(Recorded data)
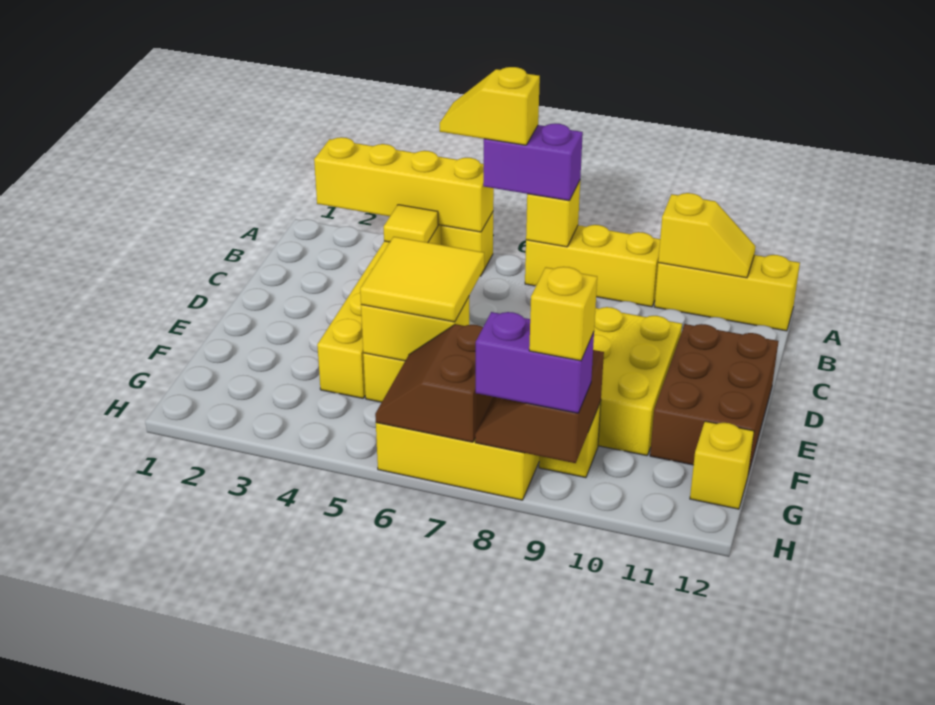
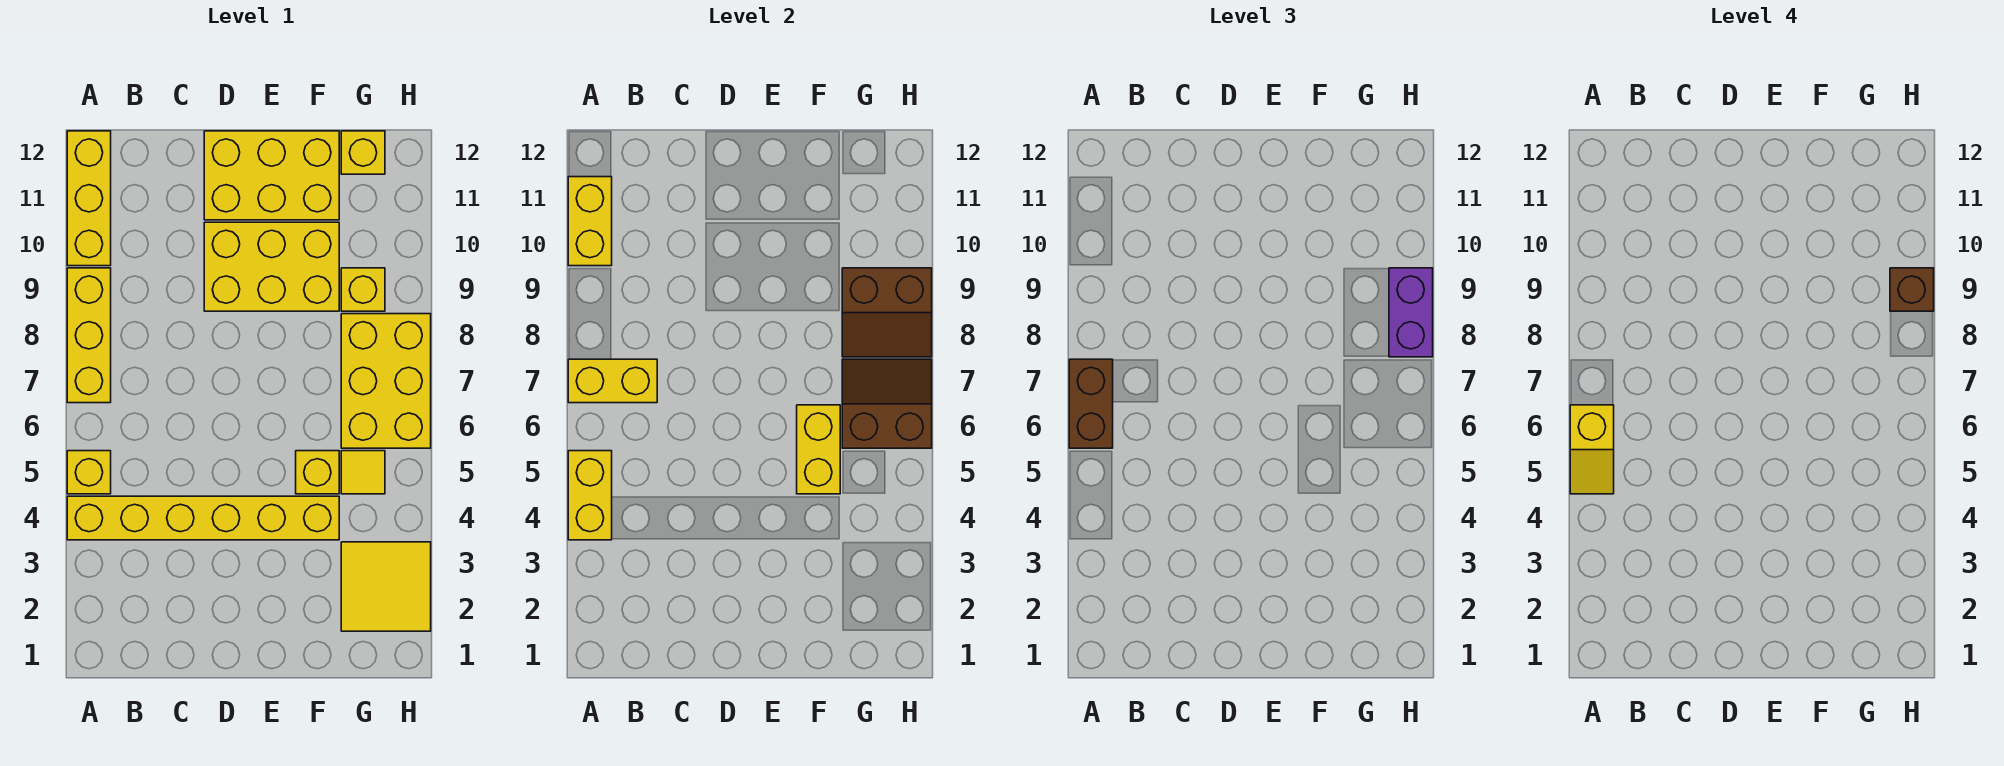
yellow brick A2:A5 level 2 -> yellow brick A4:A5 level 2
purple brick A6:A7 level 3 -> brown brick A6:A7 level 3
yellow brick A7 level 2 -> yellow brick A7:B7 level 2
yellow slope A10:A11 level 2 top 10 -> yellow brick A10:A11 level 2
yellow tile B4 level 2 -> yellow tile G5 level 1
brown brick D11:F12 level 1 -> yellow brick D11:F12 level 1
yellow tile E5:F6 level 3 -> yellow tile G2:H3 level 1
brown slope G6:H7 level 2 top 7 -> brown slope G6:H7 level 2 top 6
yellow brick H9 level 4 -> brown brick H9 level 4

> _EXERCISE OBJECTIVE_: Print every record above exactly, but no pictures.

> _PROBLEM SOLUTION_:
yellow brick A2:A5 level 2 -> yellow brick A4:A5 level 2
purple brick A6:A7 level 3 -> brown brick A6:A7 level 3
yellow brick A7 level 2 -> yellow brick A7:B7 level 2
yellow slope A10:A11 level 2 top 10 -> yellow brick A10:A11 level 2
yellow tile B4 level 2 -> yellow tile G5 level 1
brown brick D11:F12 level 1 -> yellow brick D11:F12 level 1
yellow tile E5:F6 level 3 -> yellow tile G2:H3 level 1
brown slope G6:H7 level 2 top 7 -> brown slope G6:H7 level 2 top 6
yellow brick H9 level 4 -> brown brick H9 level 4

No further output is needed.